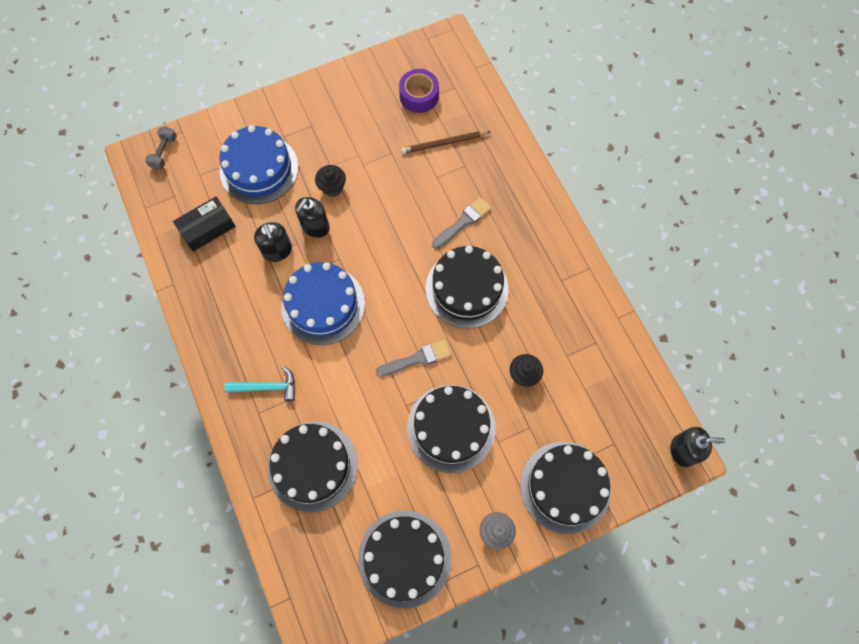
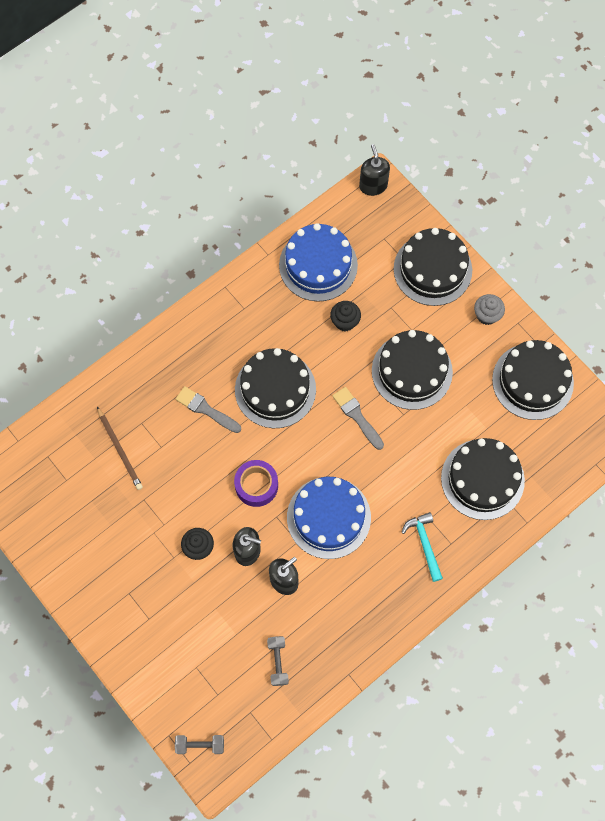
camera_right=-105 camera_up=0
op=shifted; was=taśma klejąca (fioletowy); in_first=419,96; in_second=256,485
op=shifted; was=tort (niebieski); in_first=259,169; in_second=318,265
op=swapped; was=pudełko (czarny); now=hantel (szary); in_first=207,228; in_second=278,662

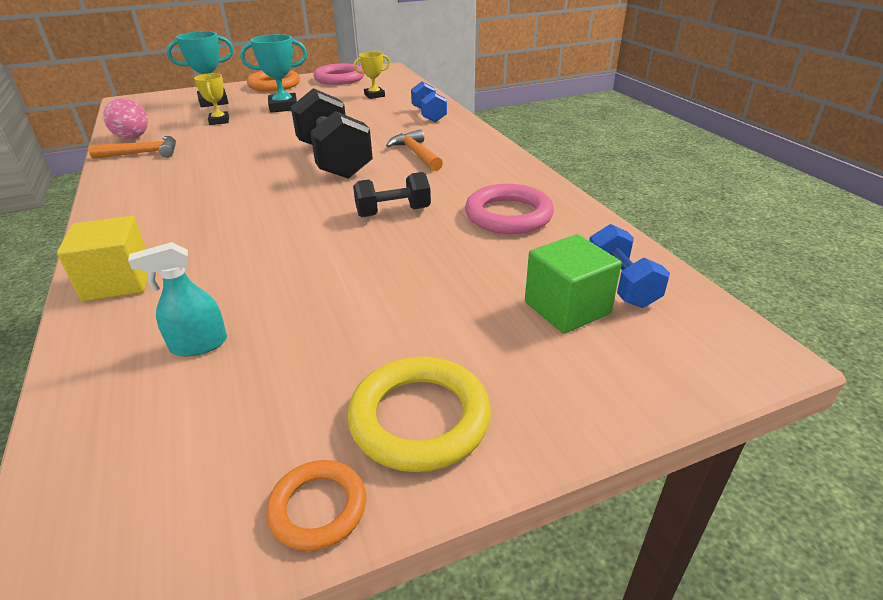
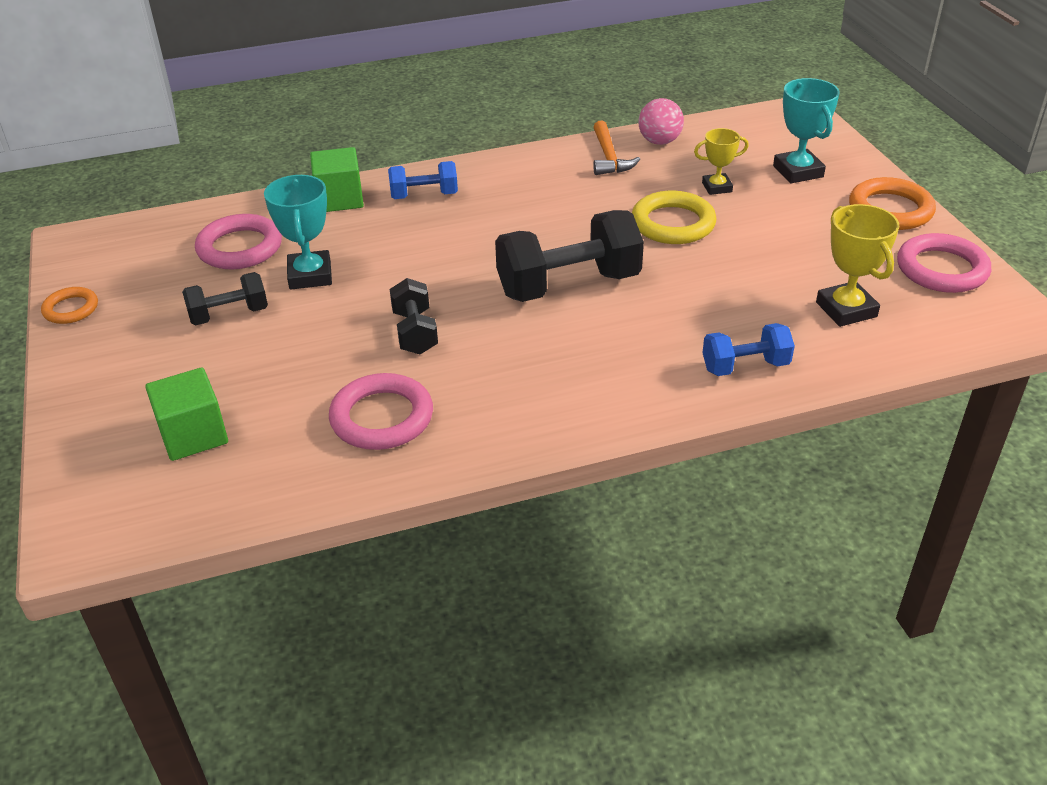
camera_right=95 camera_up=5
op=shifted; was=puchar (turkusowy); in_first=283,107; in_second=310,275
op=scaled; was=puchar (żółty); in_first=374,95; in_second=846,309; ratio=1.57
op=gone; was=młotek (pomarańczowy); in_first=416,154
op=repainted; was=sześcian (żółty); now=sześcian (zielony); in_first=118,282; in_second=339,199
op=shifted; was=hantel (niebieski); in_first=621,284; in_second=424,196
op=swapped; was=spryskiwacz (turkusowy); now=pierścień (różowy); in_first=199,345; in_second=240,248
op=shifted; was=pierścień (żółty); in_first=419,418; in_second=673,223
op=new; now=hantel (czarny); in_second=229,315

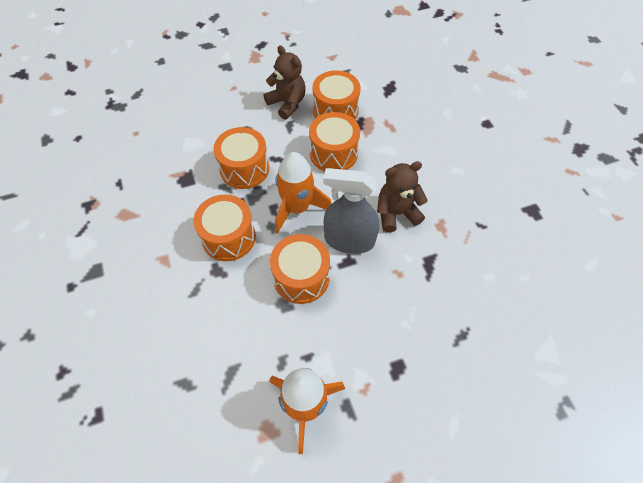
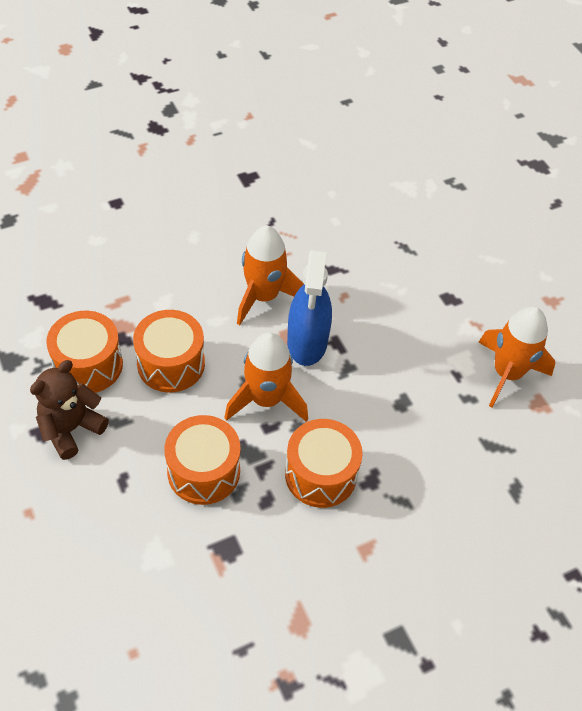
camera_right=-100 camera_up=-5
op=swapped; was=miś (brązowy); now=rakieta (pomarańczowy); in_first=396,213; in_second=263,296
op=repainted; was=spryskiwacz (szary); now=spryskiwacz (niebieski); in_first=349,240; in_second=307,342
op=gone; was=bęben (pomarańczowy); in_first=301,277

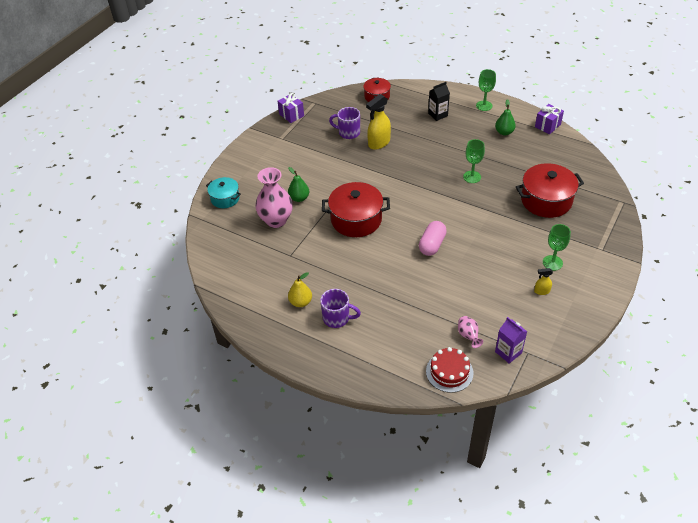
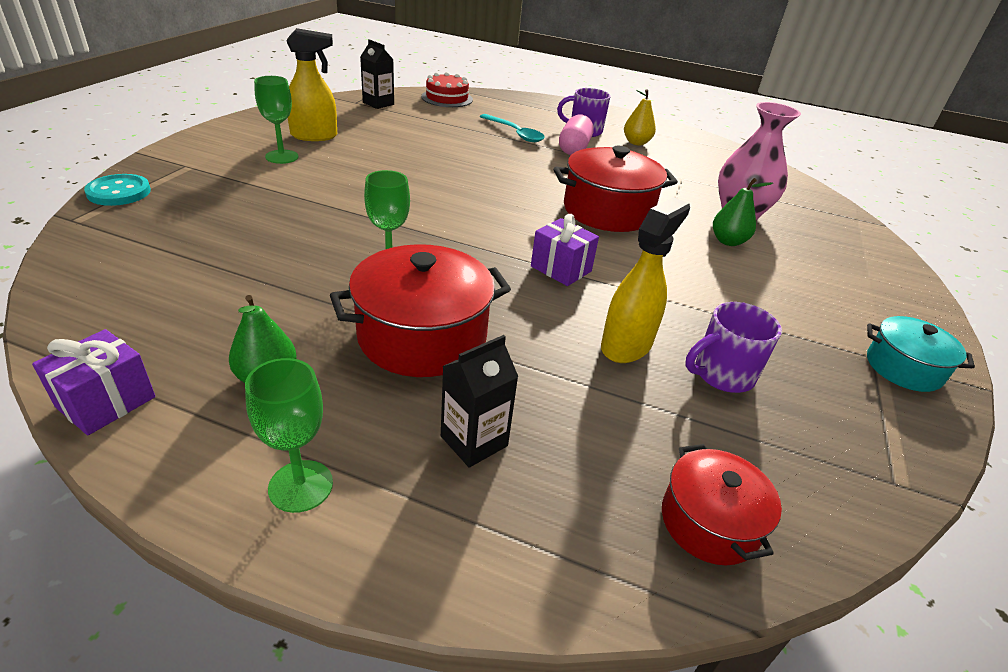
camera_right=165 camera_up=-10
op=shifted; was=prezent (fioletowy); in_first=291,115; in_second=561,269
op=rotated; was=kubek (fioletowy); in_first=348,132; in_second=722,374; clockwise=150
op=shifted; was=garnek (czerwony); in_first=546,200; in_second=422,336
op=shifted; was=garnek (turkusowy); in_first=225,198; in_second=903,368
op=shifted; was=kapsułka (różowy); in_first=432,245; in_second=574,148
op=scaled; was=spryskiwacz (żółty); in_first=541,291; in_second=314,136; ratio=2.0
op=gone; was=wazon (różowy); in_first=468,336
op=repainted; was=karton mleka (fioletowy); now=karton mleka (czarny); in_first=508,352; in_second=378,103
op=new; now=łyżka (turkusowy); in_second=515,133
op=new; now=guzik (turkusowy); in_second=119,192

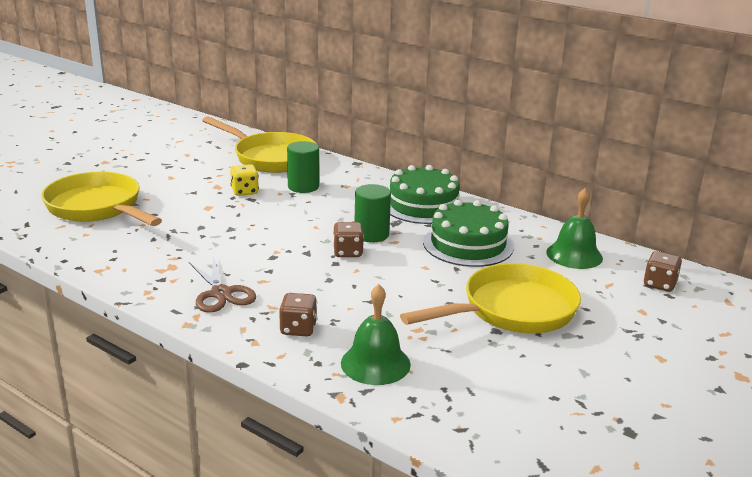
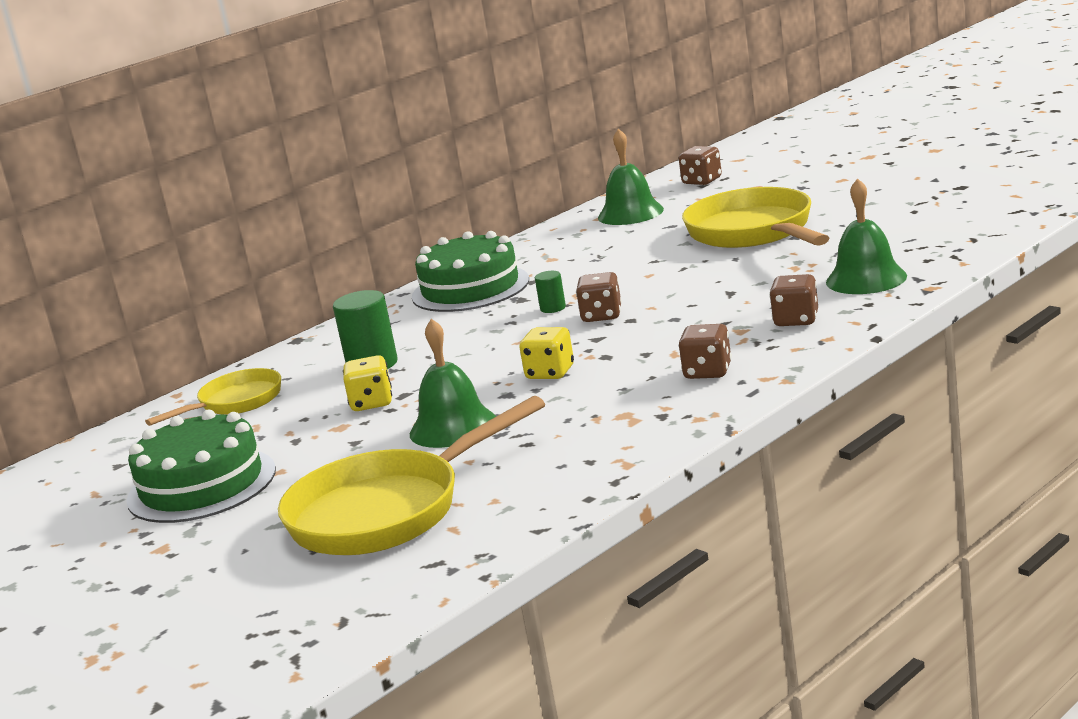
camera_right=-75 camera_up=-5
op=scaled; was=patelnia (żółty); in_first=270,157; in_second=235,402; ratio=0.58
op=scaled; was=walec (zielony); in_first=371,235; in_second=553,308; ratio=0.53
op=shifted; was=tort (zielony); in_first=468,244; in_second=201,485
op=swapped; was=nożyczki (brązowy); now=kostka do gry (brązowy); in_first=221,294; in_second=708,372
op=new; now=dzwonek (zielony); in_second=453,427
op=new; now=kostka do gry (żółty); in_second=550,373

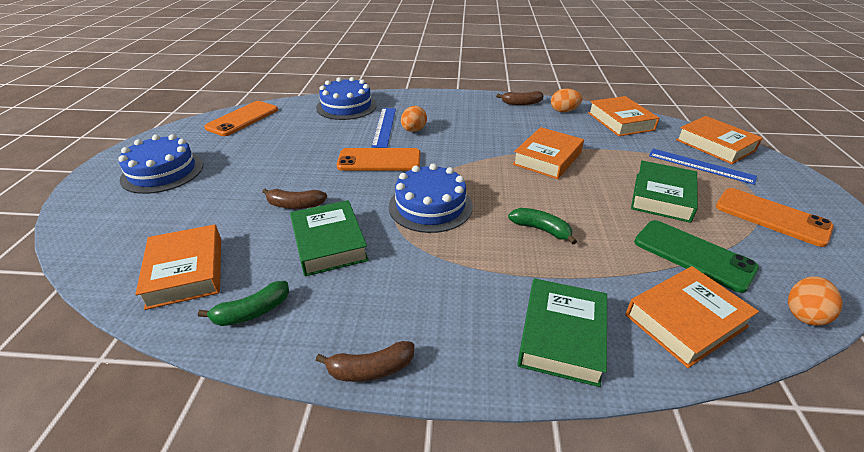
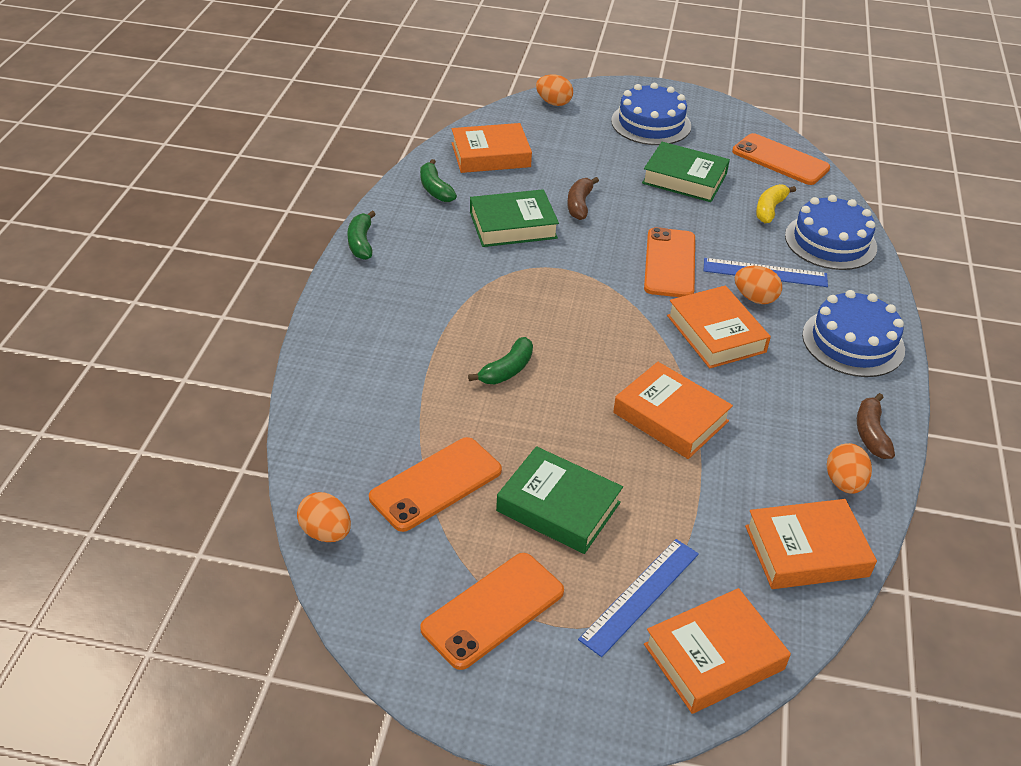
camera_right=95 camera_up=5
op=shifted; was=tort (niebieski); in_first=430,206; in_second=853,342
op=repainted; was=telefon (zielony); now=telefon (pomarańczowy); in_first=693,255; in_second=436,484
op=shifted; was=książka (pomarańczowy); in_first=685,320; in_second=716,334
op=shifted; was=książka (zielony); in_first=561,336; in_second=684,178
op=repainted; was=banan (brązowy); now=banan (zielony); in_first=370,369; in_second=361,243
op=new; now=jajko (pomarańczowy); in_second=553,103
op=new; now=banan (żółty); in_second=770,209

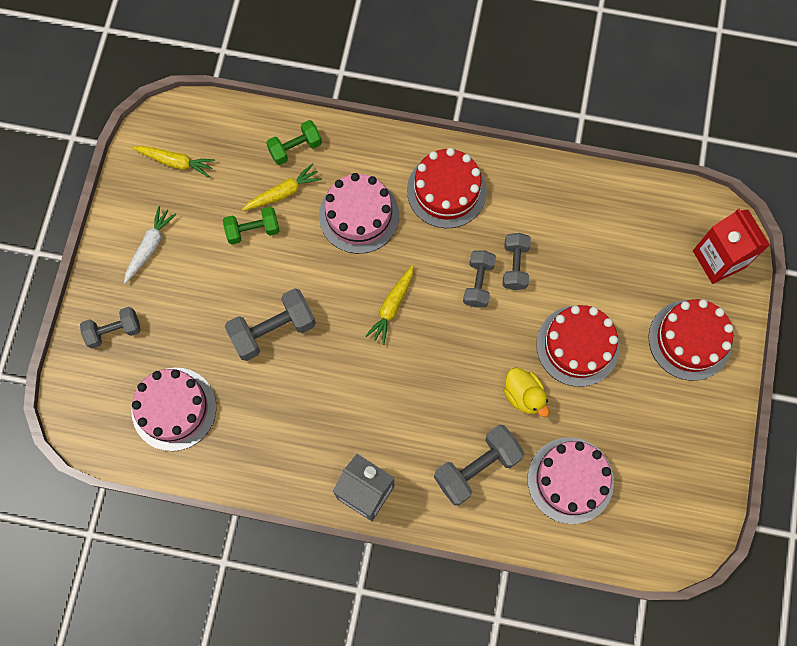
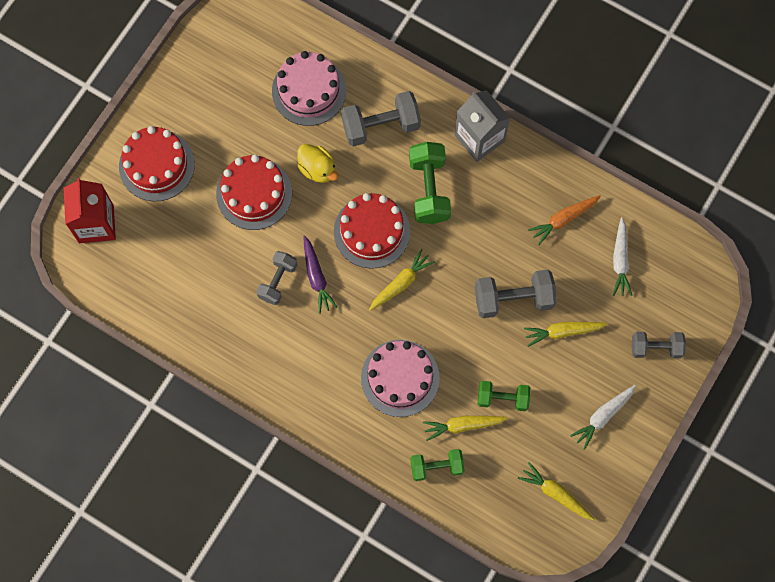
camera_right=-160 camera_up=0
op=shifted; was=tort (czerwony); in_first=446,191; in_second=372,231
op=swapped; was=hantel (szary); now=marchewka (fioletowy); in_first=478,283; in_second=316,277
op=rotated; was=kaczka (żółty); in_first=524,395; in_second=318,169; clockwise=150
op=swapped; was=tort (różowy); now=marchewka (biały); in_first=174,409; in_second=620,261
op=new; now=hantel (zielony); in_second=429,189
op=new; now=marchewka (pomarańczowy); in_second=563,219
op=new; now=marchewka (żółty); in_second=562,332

· · · · ·

### [Work instructions]
The string "ratio" appears on some lines of the data above; report how many such lines there are, as a bare number.

### [Answer section]
4